**Data in this exercise:**
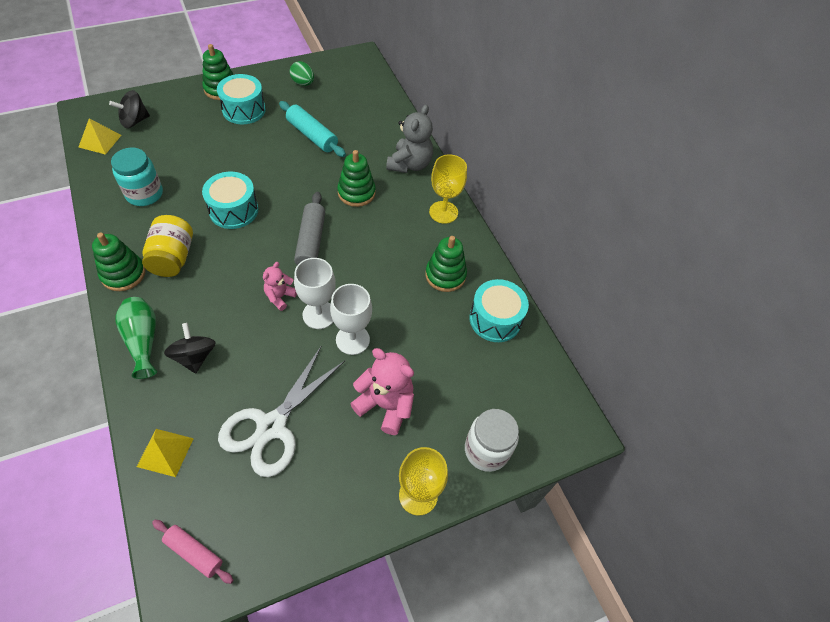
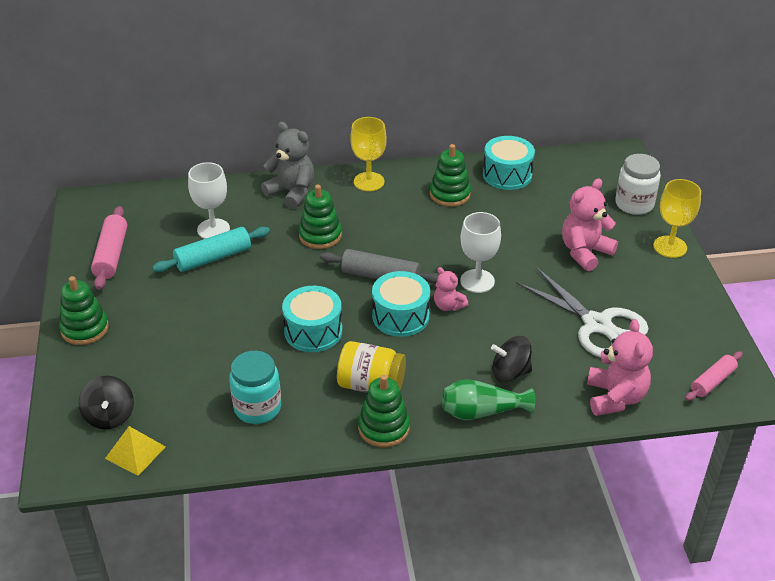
camera: 70 degrees left, 15 degrees down
(165, 452) = (615, 397): yellow pyramid -> pink teddy bear
(244, 110) = (138, 310): turquoise drum -> turquoise drum (400, 316)
(303, 83) = (111, 255): green egg -> pink rolling pin
(352, 340) = (511, 263): white goblet -> white goblet (213, 229)

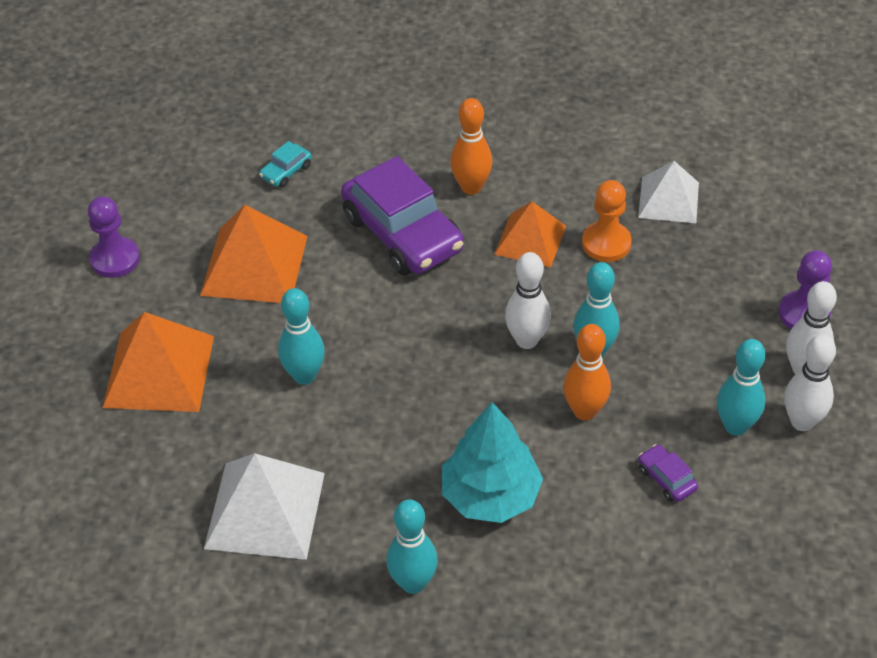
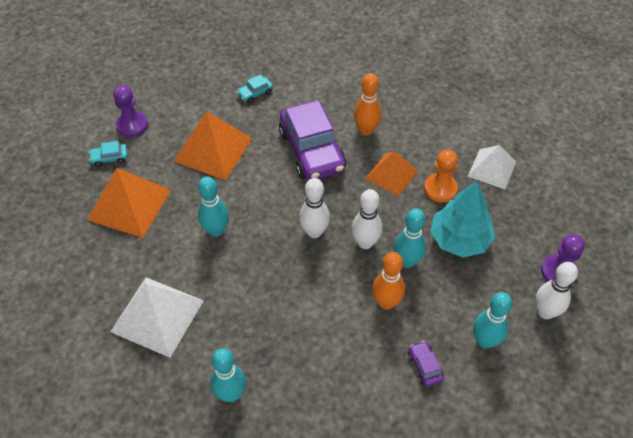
camera: 15 degrees right, 5 degrees up
(100, 313) = (110, 158): none -> turquoise car
(491, 495) = (304, 345): turquoise tree -> turquoise tree (460, 239)
(802, 422) = (532, 350): white bowling pin -> white bowling pin (314, 232)

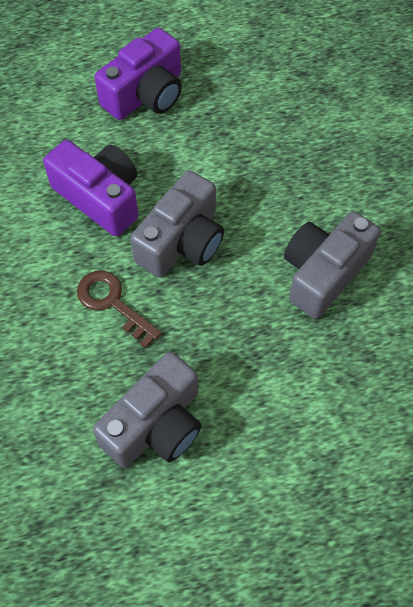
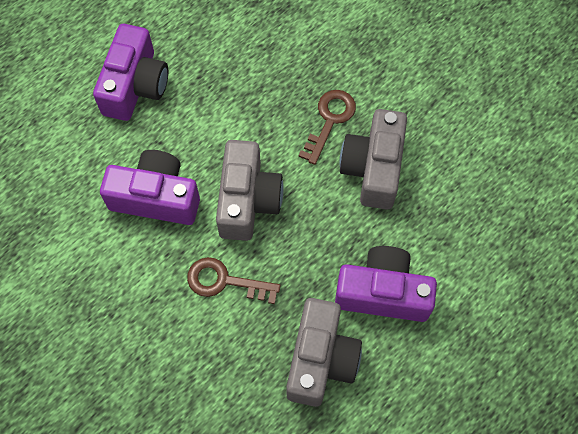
camera: 30 degrees left, 5 degrees up
(258, 395) = (383, 293): none -> purple camera
(307, 208) = (329, 120): none -> brown key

**How to complete this task:** Copy out, exactly as written, the line that contains "(258, 395) = (383, 293): none" along with every line that comes after it in the material above, and nothing else.

**Task response:**
(258, 395) = (383, 293): none -> purple camera
(307, 208) = (329, 120): none -> brown key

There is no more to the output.